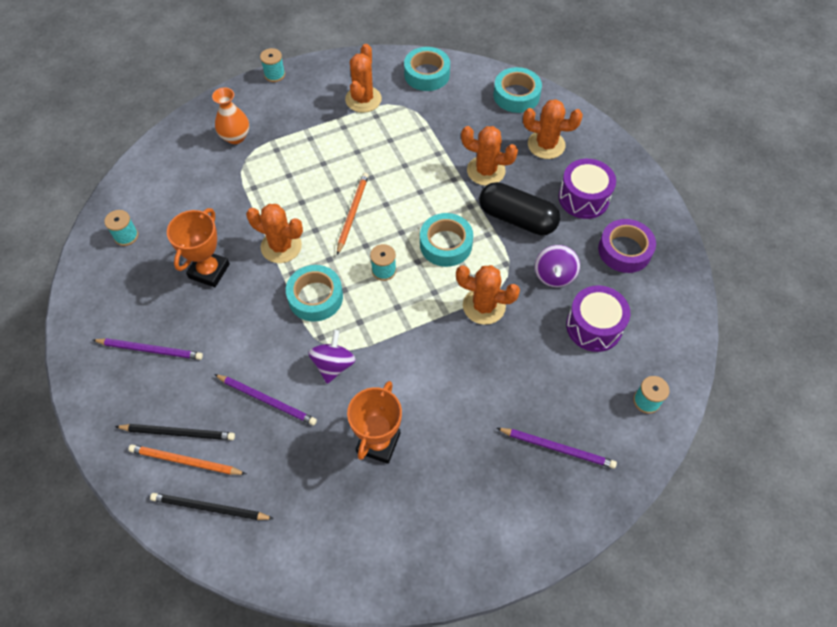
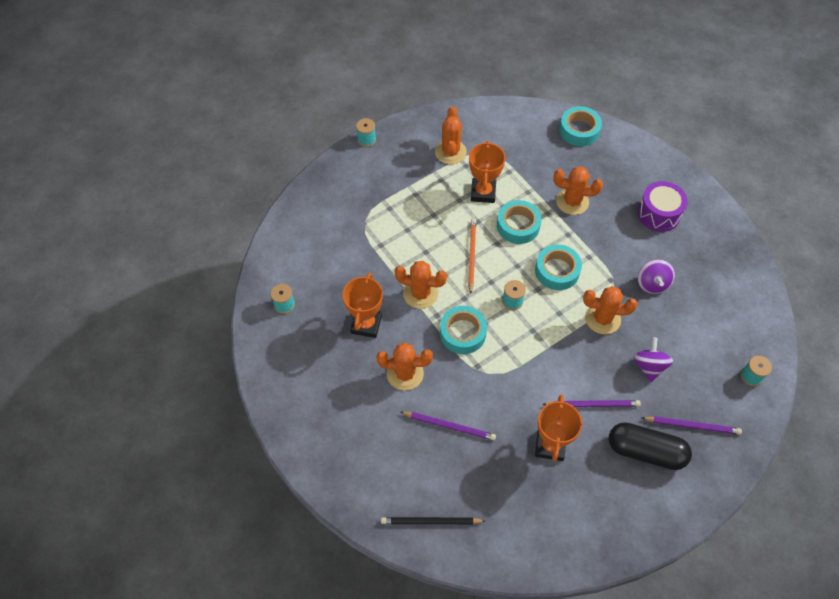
camera: 10 degrees left, 0 degrees up
purple pencil [93,338,203,360] -> purple pencil moved to [542,400,641,407]
black pencil [115,424,235,440] -> none
orange pencil [128,444,246,475] -> none
orange vase [212,88,249,144] -> none
purple spinning top [308,330,356,384] -> purple spinning top moved to [633,337,673,382]
turquoise tape [404,47,450,91] -> turquoise tape moved to [497,200,542,244]
black capsule [479,182,560,235] -> black capsule moved to [609,422,692,470]
orange cactus [523,99,583,159] -> orange cactus moved to [376,342,433,391]
purple drum [566,285,630,352] -> none
purple tape [598,219,656,273] -> none
none -> orange trophy [469,141,506,203]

* * *

Only the lines from the one containing "purple tape [598,219,656,273] -> none" to the end of the data should be printed, exactly as they stand.

purple tape [598,219,656,273] -> none
none -> orange trophy [469,141,506,203]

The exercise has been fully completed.